WORK TO BE COMPLETED: There is a line containing "(814, 154) = (591, 462): red" in the entries below. Repeat that line and every line after it exactly, and nothing more.

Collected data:
* * * * *

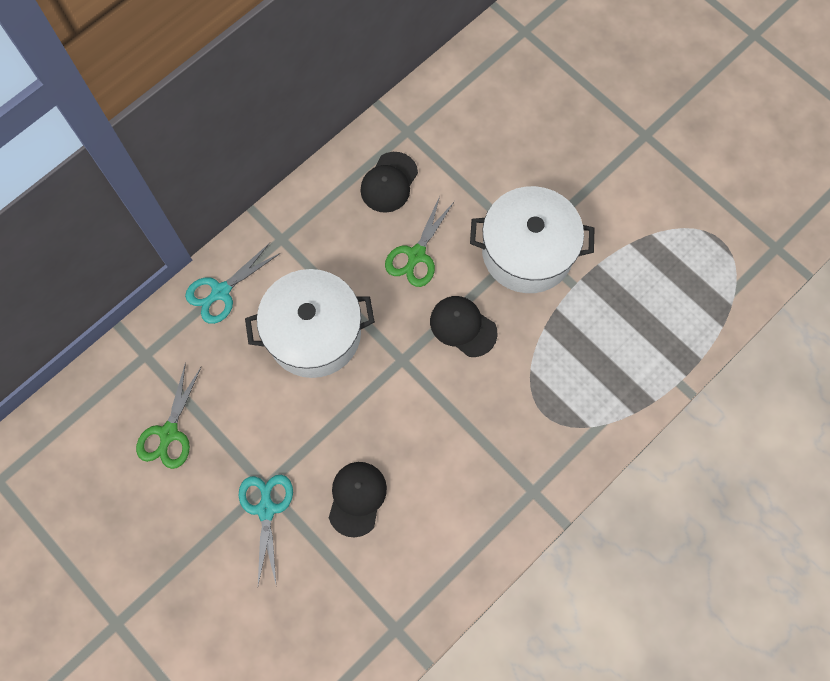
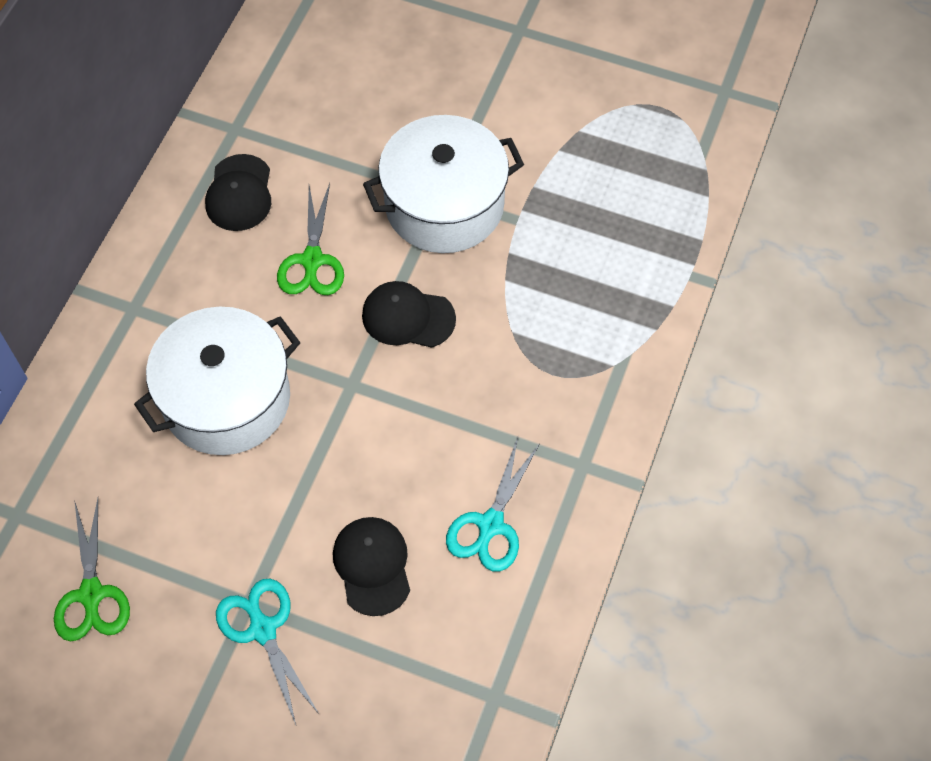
camera: 25 degrees left, 10 degrees down
(220, 292) = (82, 400): turquoise scissors -> turquoise scissors (490, 525)

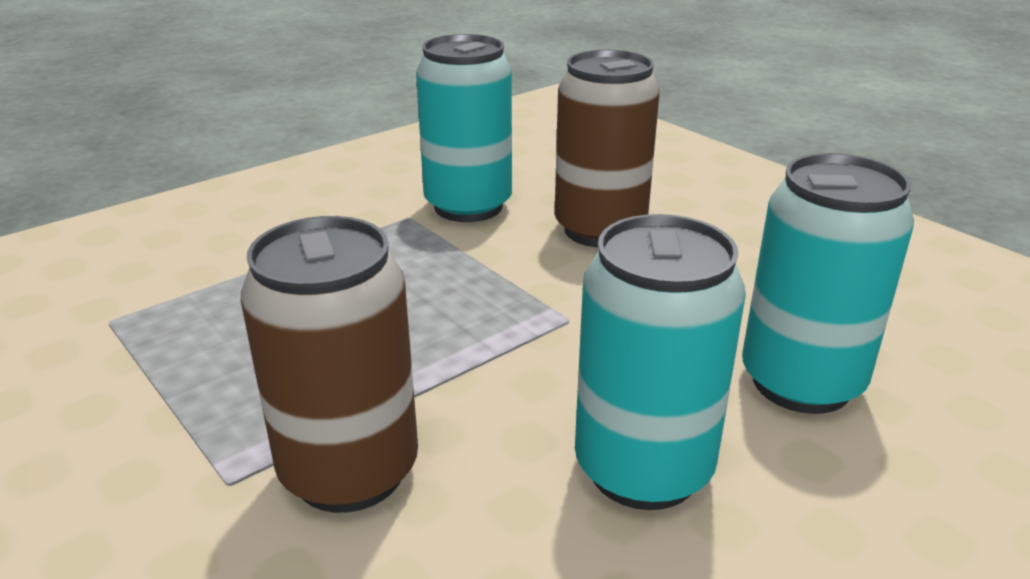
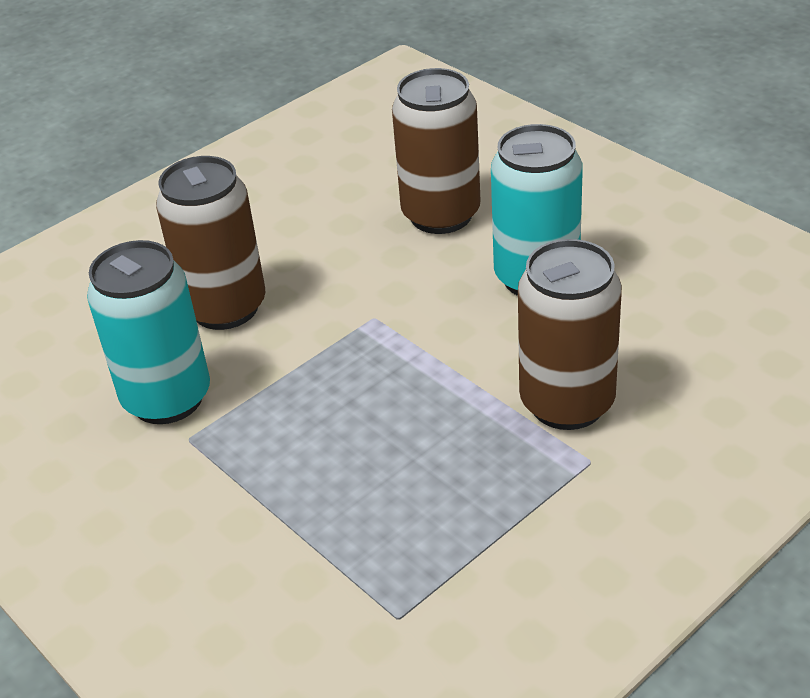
camera: 90 degrees left, 10 degrees up
(801, 382) = (441, 215): turquoise can -> brown can

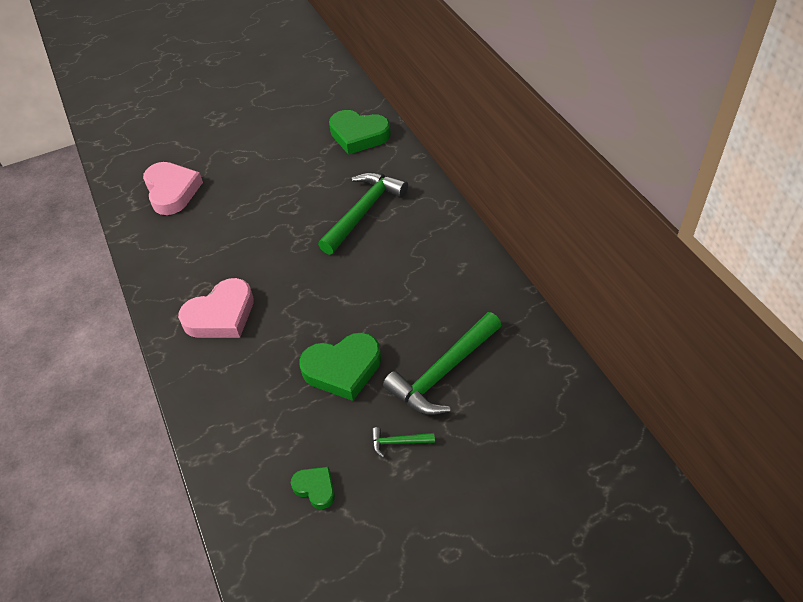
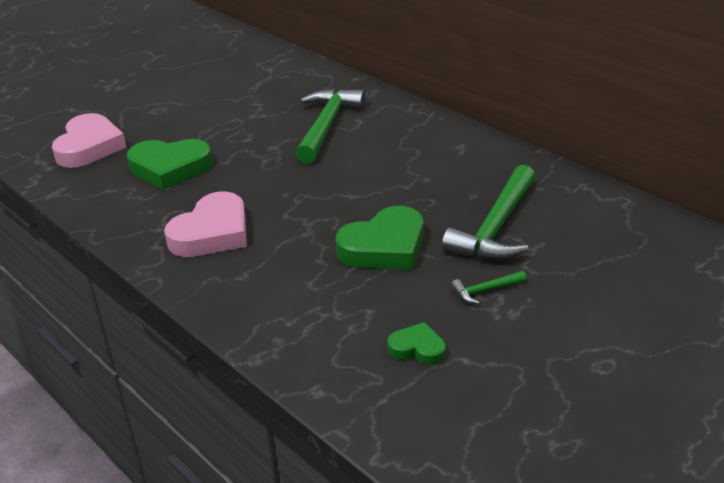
camera: 20 degrees left, 15 degrees down
(172, 191) = (89, 147): pink heart -> pink heart turned 45 degrees clockwise
(358, 135) = (284, 73): green heart -> green heart (170, 168)

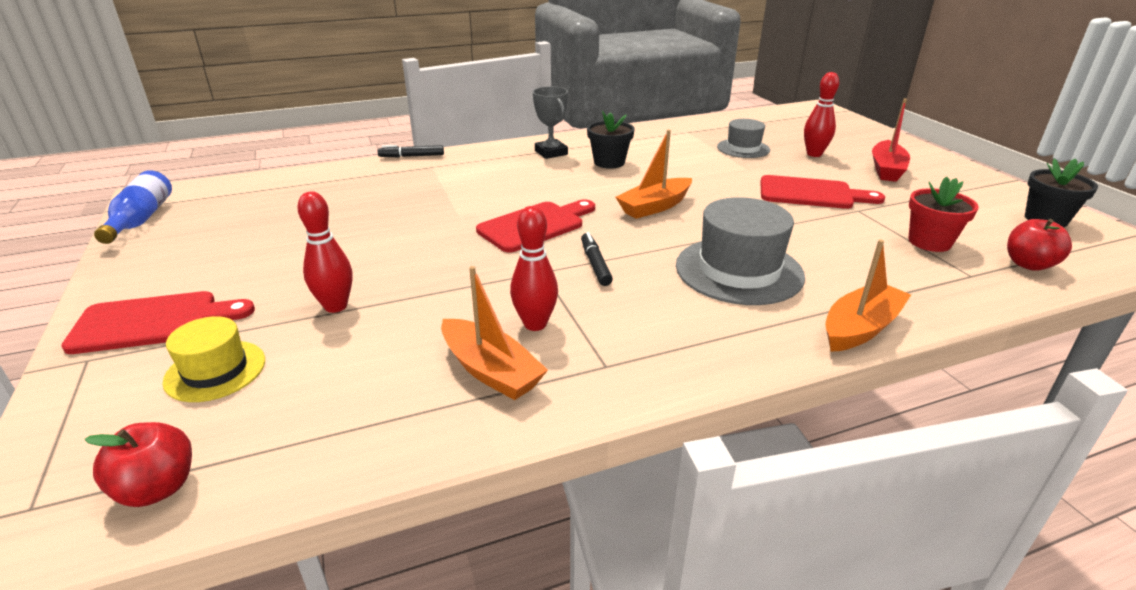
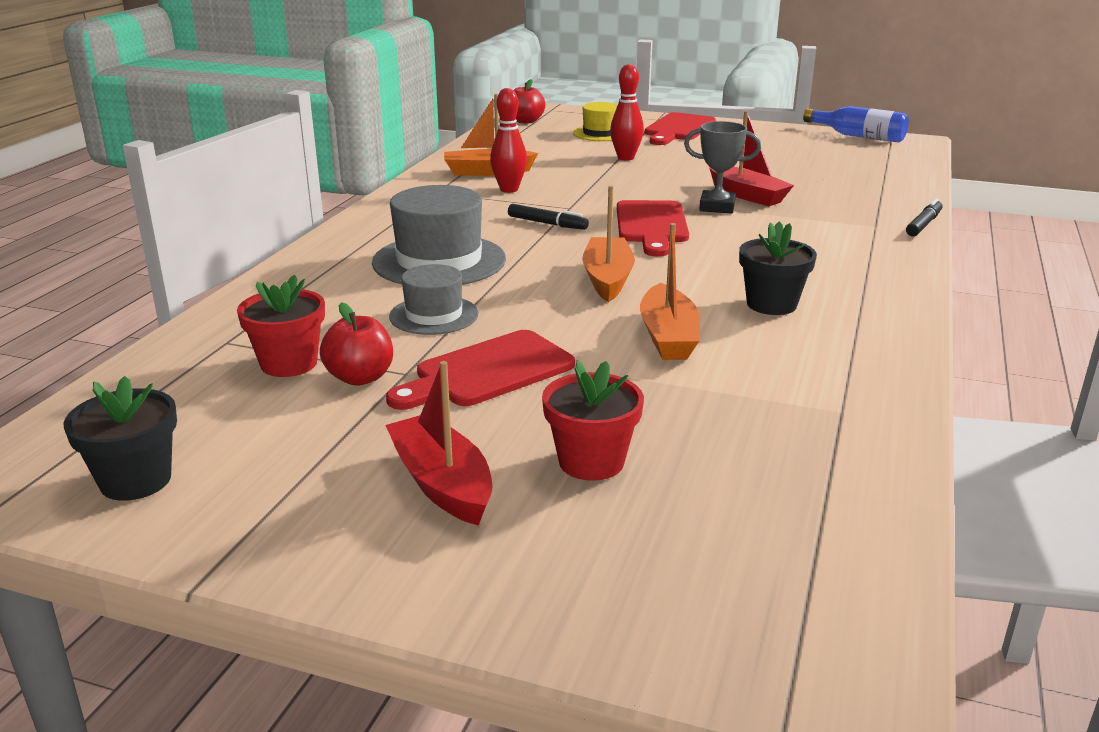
camera: 130 degrees right, 5 degrees down
(409, 215) = (746, 195): none -> red boat
(551, 153) = (852, 286): grey trophy -> grey trophy (717, 207)
(743, 148) = (700, 415): grey hat -> grey hat (434, 315)
(814, 154) = (591, 462): red bowling pin -> red flower pot
(860, 328) = (301, 261): orange boat -> orange boat (668, 336)
(1028, 264) = (162, 382): red apple -> red apple (360, 378)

* * * * *

RESPONSE TO THIS EXERCISE:
(814, 154) = (591, 462): red bowling pin -> red flower pot
(860, 328) = (301, 261): orange boat -> orange boat (668, 336)
(1028, 264) = (162, 382): red apple -> red apple (360, 378)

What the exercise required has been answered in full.